EXERCISE REQUIREMENTS:
Retype all of the data. Every line must match exactly.
── GIVEN ENTRIES
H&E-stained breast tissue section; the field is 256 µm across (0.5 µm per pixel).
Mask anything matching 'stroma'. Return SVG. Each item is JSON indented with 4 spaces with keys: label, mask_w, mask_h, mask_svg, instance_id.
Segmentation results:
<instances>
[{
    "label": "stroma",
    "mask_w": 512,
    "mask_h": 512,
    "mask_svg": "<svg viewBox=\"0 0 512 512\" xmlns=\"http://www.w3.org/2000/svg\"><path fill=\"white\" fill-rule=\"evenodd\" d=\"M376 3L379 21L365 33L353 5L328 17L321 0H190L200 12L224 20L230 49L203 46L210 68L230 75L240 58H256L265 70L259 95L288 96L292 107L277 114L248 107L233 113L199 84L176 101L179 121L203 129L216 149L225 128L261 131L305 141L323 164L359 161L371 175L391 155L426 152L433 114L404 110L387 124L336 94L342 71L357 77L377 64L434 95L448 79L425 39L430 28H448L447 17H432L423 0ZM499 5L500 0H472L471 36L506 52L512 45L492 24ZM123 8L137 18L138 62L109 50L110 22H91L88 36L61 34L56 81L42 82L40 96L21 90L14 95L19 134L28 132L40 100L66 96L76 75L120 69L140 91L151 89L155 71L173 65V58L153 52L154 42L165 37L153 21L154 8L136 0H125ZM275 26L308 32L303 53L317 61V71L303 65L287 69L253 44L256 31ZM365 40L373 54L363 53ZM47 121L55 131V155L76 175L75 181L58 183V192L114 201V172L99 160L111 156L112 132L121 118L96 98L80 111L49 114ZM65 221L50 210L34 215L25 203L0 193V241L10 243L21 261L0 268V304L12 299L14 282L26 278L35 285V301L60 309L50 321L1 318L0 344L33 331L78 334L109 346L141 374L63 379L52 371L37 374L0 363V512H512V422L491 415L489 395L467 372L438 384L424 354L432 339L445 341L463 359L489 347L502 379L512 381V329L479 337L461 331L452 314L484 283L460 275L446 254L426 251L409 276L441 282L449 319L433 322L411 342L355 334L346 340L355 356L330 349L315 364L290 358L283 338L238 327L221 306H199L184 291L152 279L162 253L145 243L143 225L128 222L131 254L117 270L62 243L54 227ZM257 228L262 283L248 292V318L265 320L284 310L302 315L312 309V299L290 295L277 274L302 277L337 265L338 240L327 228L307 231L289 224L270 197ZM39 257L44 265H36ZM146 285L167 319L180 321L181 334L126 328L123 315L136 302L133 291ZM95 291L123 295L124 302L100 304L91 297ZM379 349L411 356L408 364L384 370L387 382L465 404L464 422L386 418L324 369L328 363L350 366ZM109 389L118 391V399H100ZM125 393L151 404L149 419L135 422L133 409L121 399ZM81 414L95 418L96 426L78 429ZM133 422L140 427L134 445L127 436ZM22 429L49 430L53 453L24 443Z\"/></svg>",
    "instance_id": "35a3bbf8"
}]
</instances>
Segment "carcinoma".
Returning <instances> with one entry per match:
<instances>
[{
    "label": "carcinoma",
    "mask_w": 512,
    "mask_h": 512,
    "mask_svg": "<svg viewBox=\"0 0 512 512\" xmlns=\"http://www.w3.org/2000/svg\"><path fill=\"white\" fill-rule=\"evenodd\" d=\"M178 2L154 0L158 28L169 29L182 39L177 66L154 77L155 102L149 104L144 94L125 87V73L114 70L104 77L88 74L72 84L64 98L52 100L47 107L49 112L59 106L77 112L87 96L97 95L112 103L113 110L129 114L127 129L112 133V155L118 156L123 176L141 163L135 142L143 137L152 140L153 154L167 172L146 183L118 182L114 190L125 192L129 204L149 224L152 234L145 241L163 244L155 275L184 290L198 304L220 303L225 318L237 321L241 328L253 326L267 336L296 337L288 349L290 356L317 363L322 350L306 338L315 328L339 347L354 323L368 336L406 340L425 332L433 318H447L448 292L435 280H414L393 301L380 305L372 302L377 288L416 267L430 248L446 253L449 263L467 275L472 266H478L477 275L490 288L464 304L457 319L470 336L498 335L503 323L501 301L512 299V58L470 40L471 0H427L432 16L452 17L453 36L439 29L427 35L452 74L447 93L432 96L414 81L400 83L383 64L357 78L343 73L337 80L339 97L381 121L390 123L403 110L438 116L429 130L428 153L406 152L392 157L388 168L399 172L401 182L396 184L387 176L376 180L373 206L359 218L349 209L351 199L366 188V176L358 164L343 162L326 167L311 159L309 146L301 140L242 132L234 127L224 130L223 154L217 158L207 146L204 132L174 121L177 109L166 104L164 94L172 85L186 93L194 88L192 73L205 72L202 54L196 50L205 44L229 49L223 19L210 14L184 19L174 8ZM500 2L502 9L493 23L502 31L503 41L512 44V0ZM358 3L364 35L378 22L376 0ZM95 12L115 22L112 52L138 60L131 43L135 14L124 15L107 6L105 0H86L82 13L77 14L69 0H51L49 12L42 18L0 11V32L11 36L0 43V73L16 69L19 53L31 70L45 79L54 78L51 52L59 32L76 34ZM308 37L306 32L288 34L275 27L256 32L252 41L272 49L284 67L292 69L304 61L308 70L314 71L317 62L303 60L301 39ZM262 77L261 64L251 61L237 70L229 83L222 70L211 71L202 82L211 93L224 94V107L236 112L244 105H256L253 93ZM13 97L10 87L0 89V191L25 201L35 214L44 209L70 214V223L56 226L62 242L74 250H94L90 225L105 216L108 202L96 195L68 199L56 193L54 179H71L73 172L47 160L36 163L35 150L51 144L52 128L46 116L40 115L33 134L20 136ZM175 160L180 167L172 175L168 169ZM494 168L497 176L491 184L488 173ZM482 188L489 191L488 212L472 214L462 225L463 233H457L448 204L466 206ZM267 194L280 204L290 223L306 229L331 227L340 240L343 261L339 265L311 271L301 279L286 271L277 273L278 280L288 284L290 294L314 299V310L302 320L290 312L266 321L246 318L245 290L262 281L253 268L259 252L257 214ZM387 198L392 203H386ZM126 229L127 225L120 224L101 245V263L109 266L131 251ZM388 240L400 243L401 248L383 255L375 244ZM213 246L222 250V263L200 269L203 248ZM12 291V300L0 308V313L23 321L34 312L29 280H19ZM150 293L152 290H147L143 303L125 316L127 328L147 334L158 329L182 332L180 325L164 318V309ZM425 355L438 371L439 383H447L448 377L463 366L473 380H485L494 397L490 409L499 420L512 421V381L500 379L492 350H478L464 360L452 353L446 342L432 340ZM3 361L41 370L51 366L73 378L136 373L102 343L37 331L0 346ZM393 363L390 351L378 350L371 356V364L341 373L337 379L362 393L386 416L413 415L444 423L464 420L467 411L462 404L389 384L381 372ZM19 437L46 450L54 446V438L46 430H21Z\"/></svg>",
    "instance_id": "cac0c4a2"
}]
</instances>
────
THE REPLY:
H&E-stained breast tissue section; the field is 256 µm across (0.5 µm per pixel).
Mask anything matching 'stroma'. Return SVG. Each item is JSON indented with 4 spaces with keys: label, mask_w, mask_h, mask_svg, instance_id.
Segmentation results:
<instances>
[{
    "label": "stroma",
    "mask_w": 512,
    "mask_h": 512,
    "mask_svg": "<svg viewBox=\"0 0 512 512\" xmlns=\"http://www.w3.org/2000/svg\"><path fill=\"white\" fill-rule=\"evenodd\" d=\"M376 3L379 21L365 33L353 5L328 17L321 0H190L200 12L224 20L230 49L203 46L210 68L230 75L240 58H256L265 70L259 95L288 96L292 107L277 114L248 107L233 113L199 84L176 101L179 121L203 129L216 149L225 128L261 131L305 141L323 164L359 161L371 175L391 155L426 152L433 114L404 110L387 124L336 94L342 71L357 77L377 64L434 95L448 79L425 39L430 28H448L447 17H432L423 0ZM499 5L500 0H472L471 36L506 52L512 45L492 24ZM123 8L137 18L138 62L109 50L110 22H91L88 36L61 34L56 81L42 82L40 96L21 90L14 95L19 134L28 132L40 100L66 96L76 75L120 69L140 91L151 89L155 71L173 65V58L153 52L154 42L165 37L153 21L154 8L136 0H125ZM275 26L308 32L303 53L317 61V71L303 65L287 69L253 44L256 31ZM365 40L373 54L363 53ZM47 121L55 131V155L76 175L75 181L58 183V192L114 201V172L99 160L111 156L112 132L121 118L96 98L80 111L49 114ZM65 221L50 210L34 215L25 203L0 193V241L10 243L21 261L0 268V304L12 299L14 282L26 278L35 285V301L60 309L50 321L1 318L0 344L33 331L78 334L109 346L141 374L63 379L52 371L37 374L0 363V512H512V422L491 415L489 395L467 372L438 384L424 354L432 339L445 341L463 359L489 347L502 379L512 381V329L479 337L461 331L452 314L484 283L460 275L446 254L426 251L409 276L441 282L449 319L433 322L411 342L355 334L346 340L355 356L330 349L315 364L290 358L283 338L238 327L221 306H199L184 291L152 279L162 253L145 243L143 225L128 222L131 254L117 270L62 243L54 227ZM257 228L262 283L248 292V318L265 320L284 310L302 315L312 309V299L290 295L277 274L302 277L337 265L338 240L327 228L307 231L289 224L270 197ZM39 257L44 265H36ZM146 285L167 319L180 321L181 334L126 328L123 315L136 302L133 291ZM95 291L123 295L124 302L100 304L91 297ZM379 349L411 356L408 364L384 370L387 382L465 404L464 422L386 418L324 369L328 363L350 366ZM109 389L118 391V399H100ZM125 393L151 404L149 419L135 422L133 409L121 399ZM81 414L95 418L96 426L78 429ZM133 422L140 427L134 445L127 436ZM22 429L49 430L53 453L24 443Z\"/></svg>",
    "instance_id": "35a3bbf8"
}]
</instances>
Segment "carcinoma".
Returning <instances> with one entry per match:
<instances>
[{
    "label": "carcinoma",
    "mask_w": 512,
    "mask_h": 512,
    "mask_svg": "<svg viewBox=\"0 0 512 512\" xmlns=\"http://www.w3.org/2000/svg\"><path fill=\"white\" fill-rule=\"evenodd\" d=\"M178 2L154 0L158 28L169 29L182 39L177 66L154 77L155 102L149 104L144 94L125 87V73L114 70L104 77L88 74L72 84L64 98L52 100L47 107L49 112L59 106L77 112L87 96L97 95L112 103L113 110L129 114L127 129L112 133V155L118 156L123 176L141 163L135 142L143 137L152 140L153 154L167 172L146 183L118 182L114 190L125 192L129 204L149 224L152 234L145 241L163 244L155 275L184 290L198 304L220 303L225 318L237 321L241 328L253 326L267 336L296 337L288 349L290 356L317 363L322 350L306 338L315 328L339 347L354 323L368 336L406 340L425 332L433 318H447L448 292L435 280H414L393 301L380 305L372 302L377 288L416 267L430 248L446 253L449 263L467 275L472 266H478L477 275L490 288L464 304L457 319L470 336L498 335L503 323L501 301L512 299V58L470 40L471 0H427L432 16L452 17L453 36L439 29L427 35L452 74L447 93L432 96L414 81L400 83L383 64L357 78L343 73L337 80L339 97L381 121L390 123L403 110L438 116L429 130L428 153L406 152L392 157L388 168L399 172L401 182L396 184L387 176L376 180L373 206L359 218L349 209L351 199L366 188V176L358 164L343 162L326 167L311 159L309 146L301 140L242 132L234 127L224 130L223 154L217 158L207 146L204 132L174 121L177 109L166 104L164 94L172 85L186 93L194 88L192 73L205 72L202 54L196 50L205 44L229 49L223 19L210 14L184 19L174 8ZM500 2L502 9L493 23L502 31L503 41L512 44V0ZM358 3L364 35L378 22L376 0ZM95 12L115 22L112 52L138 60L131 43L135 14L124 15L107 6L105 0H86L82 13L77 14L69 0H51L49 12L42 18L0 11V32L11 36L0 43V73L16 69L19 53L31 70L45 79L54 78L51 52L59 32L76 34ZM308 37L306 32L288 34L275 27L256 32L252 41L272 49L284 67L292 69L304 61L308 70L314 71L317 62L303 60L301 39ZM262 77L261 64L251 61L237 70L229 83L222 70L211 71L202 82L211 93L224 94V107L236 112L244 105H256L253 93ZM13 97L10 87L0 89V191L25 201L35 214L44 209L70 214V223L56 226L62 242L74 250H94L90 225L105 216L108 202L96 195L68 199L56 193L54 179H71L73 172L47 160L36 163L35 150L51 144L52 128L46 116L40 115L33 134L20 136ZM175 160L180 167L172 175L168 169ZM494 168L497 176L491 184L488 173ZM482 188L489 191L488 212L472 214L462 225L463 233H457L448 204L466 206ZM267 194L280 204L290 223L306 229L331 227L340 240L343 261L339 265L311 271L301 279L286 271L277 273L278 280L288 284L290 294L314 299V310L302 320L290 312L266 321L246 318L245 290L262 281L253 268L259 252L257 214ZM387 198L392 203H386ZM126 229L127 225L120 224L101 245V263L109 266L131 251ZM388 240L400 243L401 248L383 255L375 244ZM213 246L222 250V263L200 269L203 248ZM12 291V300L0 308V313L23 321L34 312L29 280H19ZM150 293L152 290H147L143 303L125 316L127 328L147 334L158 329L182 332L180 325L164 318V309ZM425 355L438 371L439 383H447L448 377L463 366L473 380H485L494 397L490 409L499 420L512 421V381L500 379L492 350H478L464 360L452 353L446 342L432 340ZM3 361L41 370L51 366L73 378L136 373L102 343L37 331L0 346ZM393 363L390 351L378 350L371 356V364L341 373L337 379L362 393L386 416L413 415L444 423L464 420L467 411L462 404L389 384L381 372ZM19 437L46 450L54 446V438L46 430H21Z\"/></svg>",
    "instance_id": "cac0c4a2"
}]
</instances>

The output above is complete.